═════ Record excerpts ═════
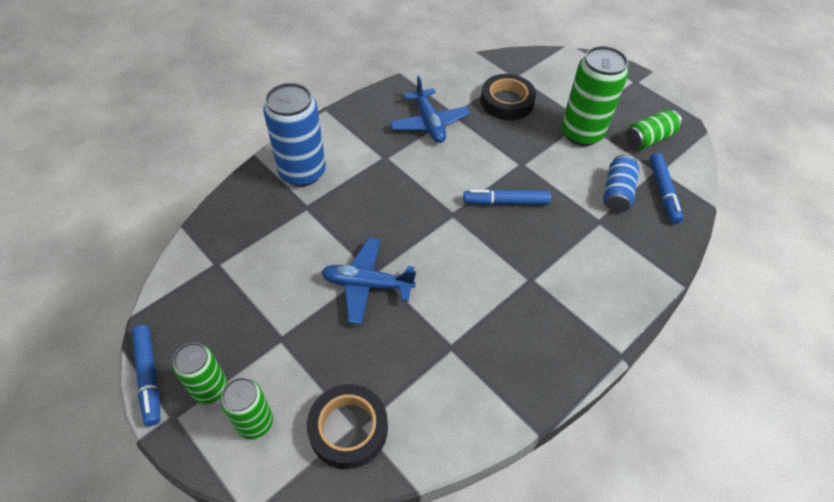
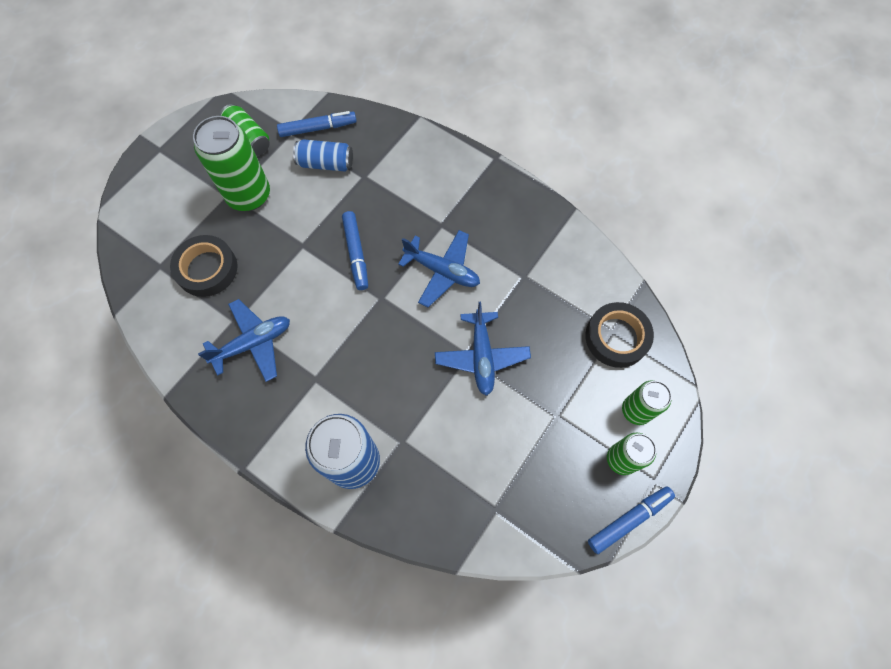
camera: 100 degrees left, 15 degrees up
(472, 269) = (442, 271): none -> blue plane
═════
═════ Record excerpts ═════
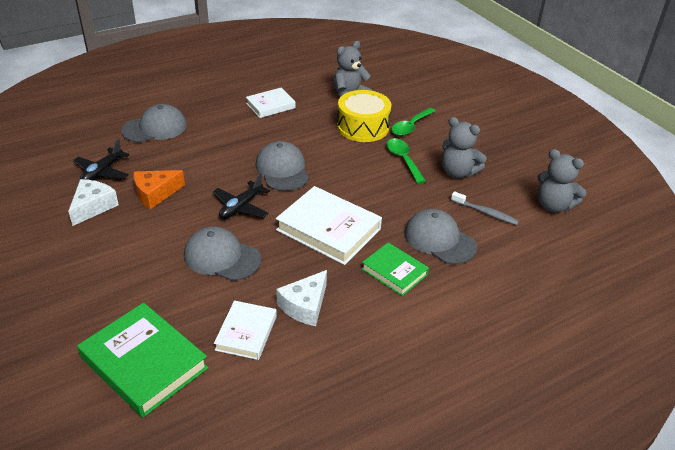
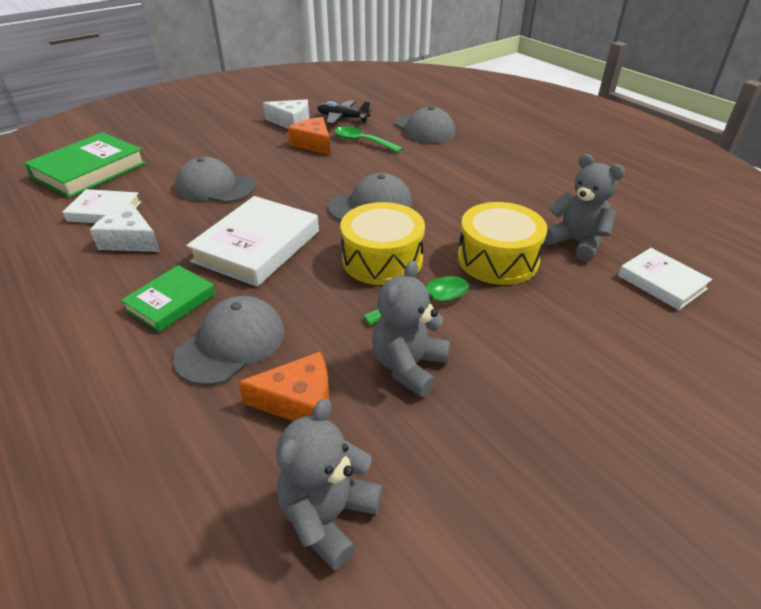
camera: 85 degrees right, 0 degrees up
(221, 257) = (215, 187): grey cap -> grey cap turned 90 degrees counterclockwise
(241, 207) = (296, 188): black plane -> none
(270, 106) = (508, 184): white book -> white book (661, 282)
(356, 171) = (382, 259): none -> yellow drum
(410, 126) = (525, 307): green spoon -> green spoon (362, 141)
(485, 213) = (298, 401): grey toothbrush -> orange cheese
═════
═════ Record excerpts ═════
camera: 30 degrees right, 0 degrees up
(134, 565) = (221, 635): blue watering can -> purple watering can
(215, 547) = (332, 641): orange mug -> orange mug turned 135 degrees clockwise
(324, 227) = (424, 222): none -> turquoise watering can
═════
-- Exercise objective --
Transcribe each line of the data above, unaltered, from the one where "camera: 85 degrees right, 0 degrees up" appears to the one where "(485, 213) = (298, 401): grey" appears, inclusive of both.

-- Response --
camera: 85 degrees right, 0 degrees up
(221, 257) = (215, 187): grey cap -> grey cap turned 90 degrees counterclockwise
(241, 207) = (296, 188): black plane -> none
(270, 106) = (508, 184): white book -> white book (661, 282)
(356, 171) = (382, 259): none -> yellow drum
(410, 126) = (525, 307): green spoon -> green spoon (362, 141)
(485, 213) = (298, 401): grey toothbrush -> orange cheese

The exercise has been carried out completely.